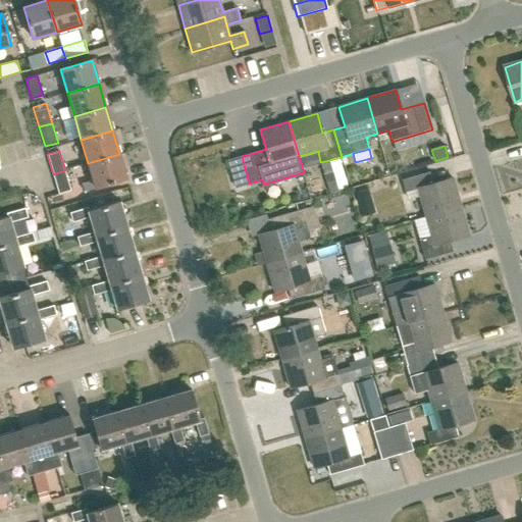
[(95,188),(126,178),(119,154),(88,163),(93,180),(82,185),(84,192),(95,189),(95,188)]
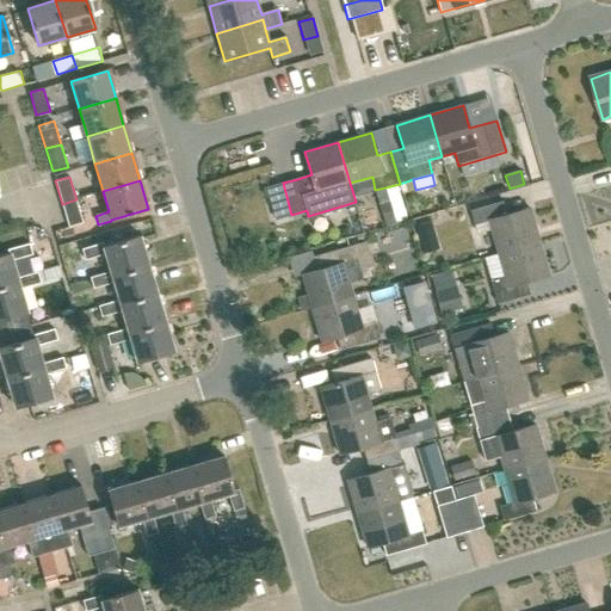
[(396,224),(408,221),(397,185),(375,192),(386,224),(395,222),(396,224)]
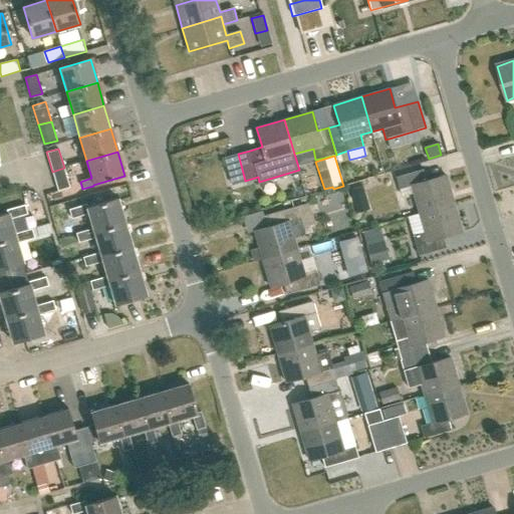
[(52,172),(58,191),(70,187),(64,168),(52,172)]
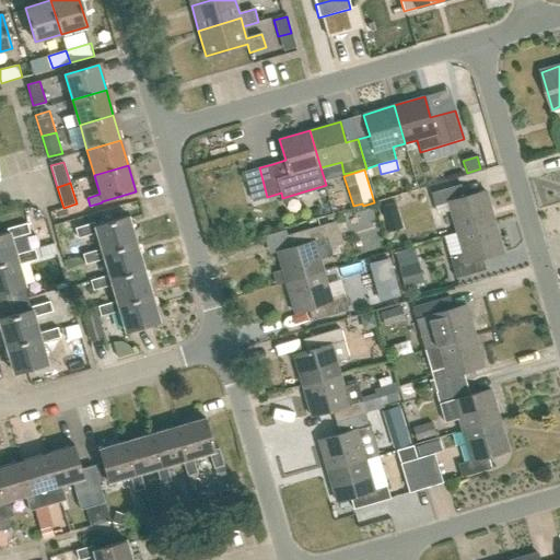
[(435,207),(447,203),(456,233),(494,222),(486,191),(465,197),(462,186),(432,194),(435,207)]
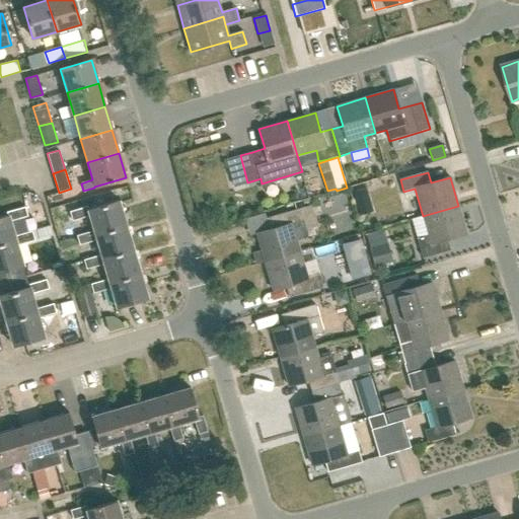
[(366,189),(354,192),(360,215),(372,212),(366,189)]
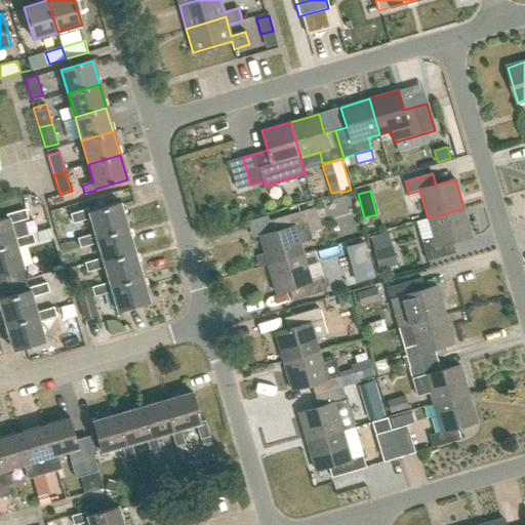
[(128,228),(120,202),(89,211),(88,209),(70,214),(73,224),(90,218),(94,234),(95,237),(128,228)]
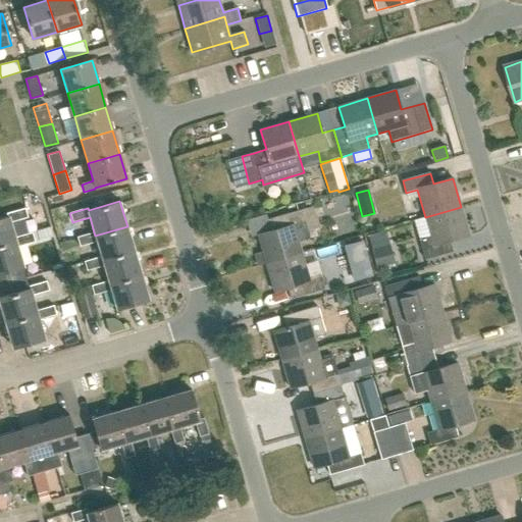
[(316,206),(305,208),(310,229),(320,226),(316,206)]
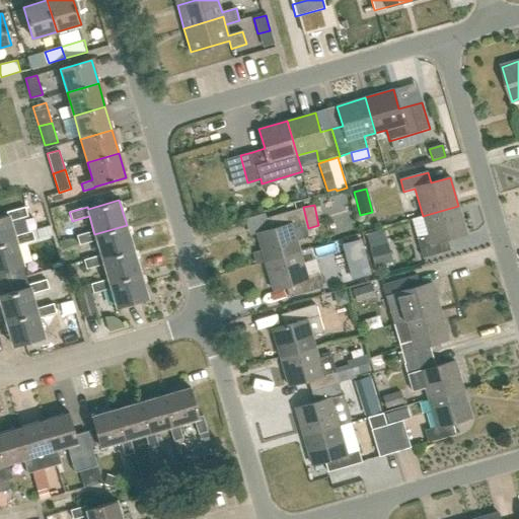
[(417,237),(420,247),(423,258),(450,250),(447,239),(466,234),(458,206),(423,216),(428,234),(417,237)]
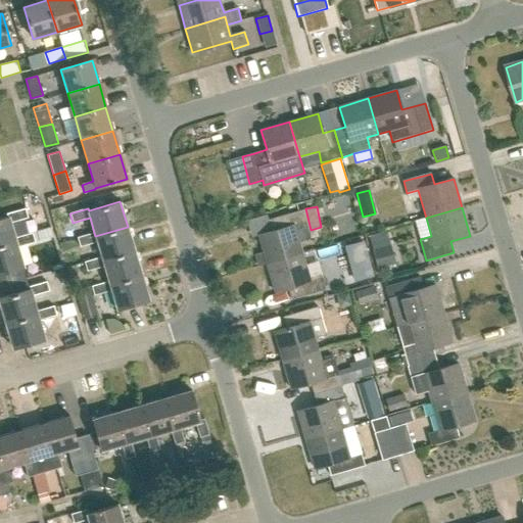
[(7,217),(0,219),(0,246),(16,242),(15,238),(10,223),(28,218),(25,208),(6,214),(7,217)]
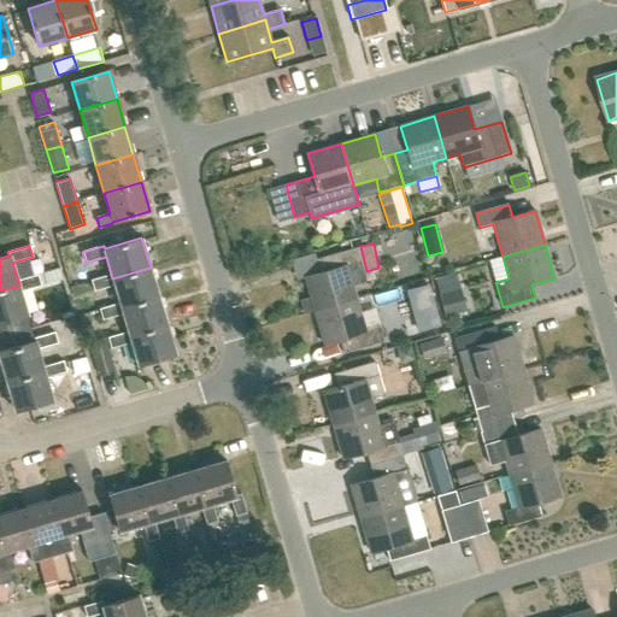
[(321,272),(305,277),(315,311),(356,299),(352,286),(366,281),(357,247),(317,259),(321,272)]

================

## EXERCISE
What you print must be exactly the lines from the one containing "[(316,206),(305,208),(310,229),(320,226),(316,206)]" through the last line of the material, and no pictures.

## RESPONSE TO THIS TASK
[(316,206),(305,208),(310,229),(320,226),(316,206)]
[(417,237),(420,247),(423,258),(450,250),(447,239),(466,234),(458,206),(423,216),(428,234),(417,237)]
[(7,217),(0,219),(0,246),(16,242),(15,238),(10,223),(28,218),(25,208),(6,214),(7,217)]
[(321,272),(305,277),(315,311),(356,299),(352,286),(366,281),(357,247),(317,259),(321,272)]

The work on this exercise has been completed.